▶ Work order: Only the lines below between the ones containing "blue line: (30, 109) -> (89, 165), moved" and "black cross: (82, 217) -> (113, 262), moved", inclusive, are to be reproduced, each exactly as it stands.

▶ Records provided:
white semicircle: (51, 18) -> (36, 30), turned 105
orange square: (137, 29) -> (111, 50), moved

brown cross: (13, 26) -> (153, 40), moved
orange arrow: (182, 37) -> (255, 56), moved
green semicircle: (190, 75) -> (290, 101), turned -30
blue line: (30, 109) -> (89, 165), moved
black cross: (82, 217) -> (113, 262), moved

--

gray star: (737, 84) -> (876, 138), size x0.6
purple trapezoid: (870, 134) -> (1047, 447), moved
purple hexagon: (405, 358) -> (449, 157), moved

==

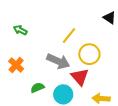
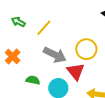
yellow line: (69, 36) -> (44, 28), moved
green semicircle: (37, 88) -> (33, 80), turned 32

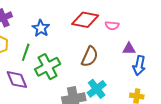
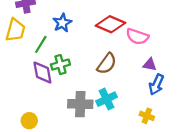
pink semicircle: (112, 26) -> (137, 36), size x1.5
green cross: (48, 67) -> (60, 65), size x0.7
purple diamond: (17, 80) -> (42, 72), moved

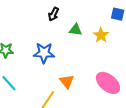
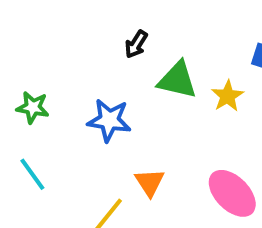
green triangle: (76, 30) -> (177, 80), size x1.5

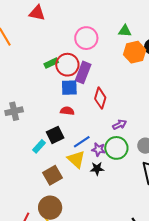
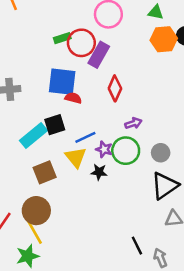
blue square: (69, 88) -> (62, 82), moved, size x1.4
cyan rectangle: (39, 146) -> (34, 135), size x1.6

▶ Result of this task:
blue line: (30, 109) -> (89, 165), moved
black cross: (82, 217) -> (113, 262), moved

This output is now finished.